Supplied entries: Begin
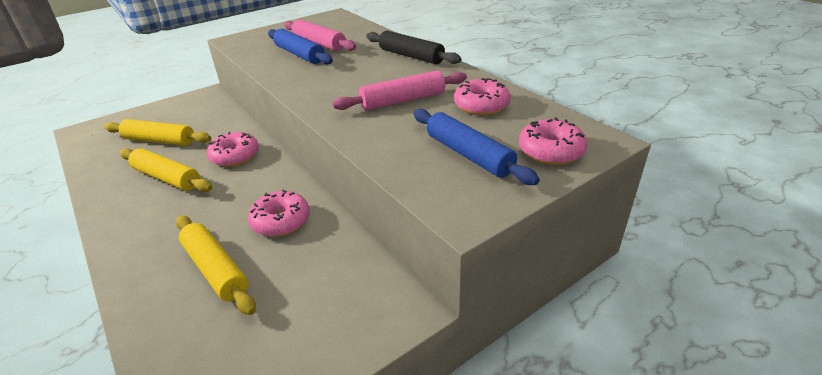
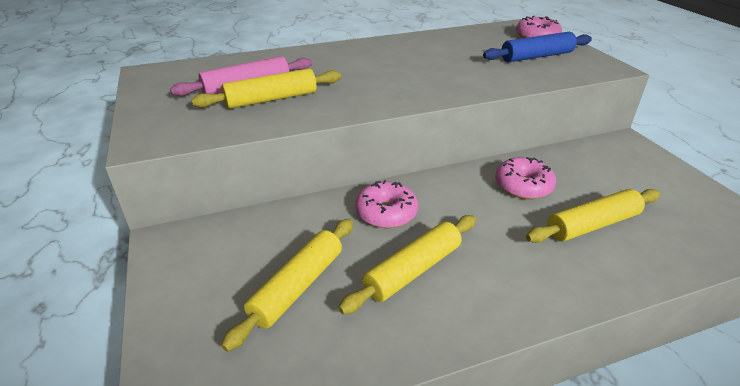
camera: 75 degrees left, 0 degrees up
blue rolling pin [268,29,333,65] -> yellow rolling pin [191,68,341,109]
pink rolling pin [333,71,467,110] -> none
black rolling pin [366,31,462,64] -> none
pink donut [454,78,511,116] -> none

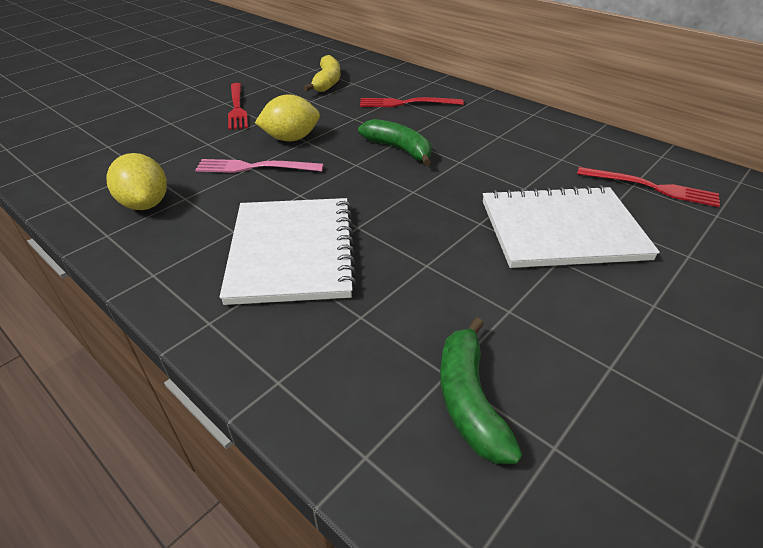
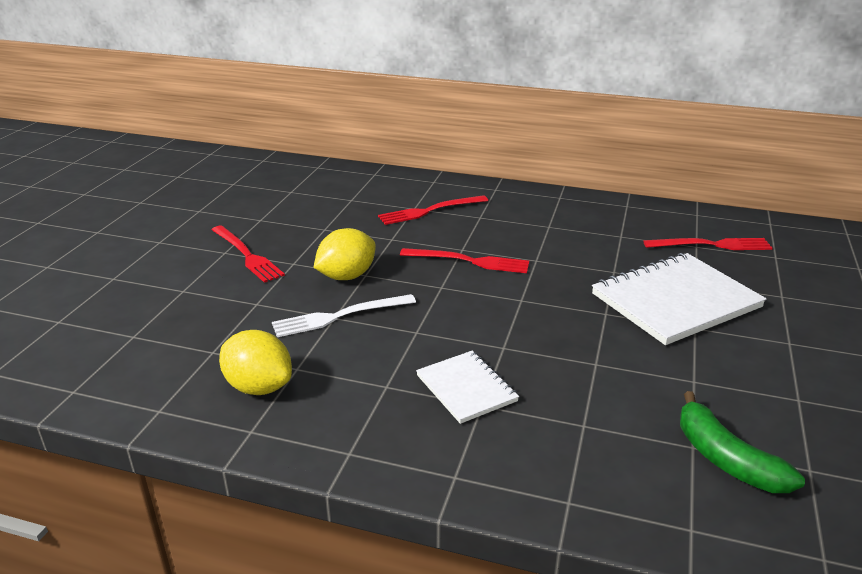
camera: 25 degrees left, 10 degrees down
pink fork [195,159,323,173] -> white fork [272,294,416,337]
white notebook [220,198,357,305] -> white notebook [416,351,519,424], size x0.55
yellow banana [304,55,341,92] -> none
green banana [358,119,432,166] -> red fork [400,248,529,273]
Supplied entries: End
# What you are asked to do
An exact copy of every line from the one containing "white notebook [220,198,357,305]" through the last line of the entries is required; please add nothing.

# Task solution
white notebook [220,198,357,305] -> white notebook [416,351,519,424], size x0.55
yellow banana [304,55,341,92] -> none
green banana [358,119,432,166] -> red fork [400,248,529,273]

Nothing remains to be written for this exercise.